(Dataset excerpts)
★ ★ ★ ★
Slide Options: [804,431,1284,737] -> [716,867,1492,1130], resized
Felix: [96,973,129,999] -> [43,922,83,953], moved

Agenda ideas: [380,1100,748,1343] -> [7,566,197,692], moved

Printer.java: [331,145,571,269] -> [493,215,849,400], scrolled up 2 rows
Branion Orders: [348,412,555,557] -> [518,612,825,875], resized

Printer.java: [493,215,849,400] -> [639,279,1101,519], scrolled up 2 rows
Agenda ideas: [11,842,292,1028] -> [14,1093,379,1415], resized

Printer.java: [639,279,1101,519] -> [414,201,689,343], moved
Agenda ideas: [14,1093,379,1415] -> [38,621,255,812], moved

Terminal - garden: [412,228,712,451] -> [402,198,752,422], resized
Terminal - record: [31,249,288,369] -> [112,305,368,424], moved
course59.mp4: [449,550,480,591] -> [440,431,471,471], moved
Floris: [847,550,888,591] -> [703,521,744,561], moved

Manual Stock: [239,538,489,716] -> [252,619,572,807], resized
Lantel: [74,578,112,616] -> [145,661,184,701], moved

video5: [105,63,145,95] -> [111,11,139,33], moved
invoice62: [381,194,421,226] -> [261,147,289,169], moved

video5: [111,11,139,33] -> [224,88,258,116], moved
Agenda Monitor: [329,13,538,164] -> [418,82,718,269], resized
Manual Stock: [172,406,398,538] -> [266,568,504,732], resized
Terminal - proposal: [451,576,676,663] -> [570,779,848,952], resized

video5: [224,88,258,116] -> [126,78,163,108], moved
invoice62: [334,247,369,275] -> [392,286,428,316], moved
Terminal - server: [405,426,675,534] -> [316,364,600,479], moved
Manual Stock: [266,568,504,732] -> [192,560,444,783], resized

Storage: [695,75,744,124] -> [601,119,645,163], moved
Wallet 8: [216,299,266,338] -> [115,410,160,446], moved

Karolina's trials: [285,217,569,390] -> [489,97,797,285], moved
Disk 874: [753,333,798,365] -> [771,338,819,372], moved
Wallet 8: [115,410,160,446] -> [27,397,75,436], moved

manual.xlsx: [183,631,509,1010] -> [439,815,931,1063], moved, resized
★ ★ ★ ★
Exercise requirements:
Write out, word for word, the line containing "Agenda Monitor: [329,13,538,164]" and every line after it to the end of the data above.

Written answer:
Agenda Monitor: [329,13,538,164] -> [418,82,718,269], resized
Manual Stock: [172,406,398,538] -> [266,568,504,732], resized
Terminal - proposal: [451,576,676,663] -> [570,779,848,952], resized

video5: [224,88,258,116] -> [126,78,163,108], moved
invoice62: [334,247,369,275] -> [392,286,428,316], moved
Terminal - server: [405,426,675,534] -> [316,364,600,479], moved
Manual Stock: [266,568,504,732] -> [192,560,444,783], resized

Storage: [695,75,744,124] -> [601,119,645,163], moved
Wallet 8: [216,299,266,338] -> [115,410,160,446], moved

Karolina's trials: [285,217,569,390] -> [489,97,797,285], moved
Disk 874: [753,333,798,365] -> [771,338,819,372], moved
Wallet 8: [115,410,160,446] -> [27,397,75,436], moved

manual.xlsx: [183,631,509,1010] -> [439,815,931,1063], moved, resized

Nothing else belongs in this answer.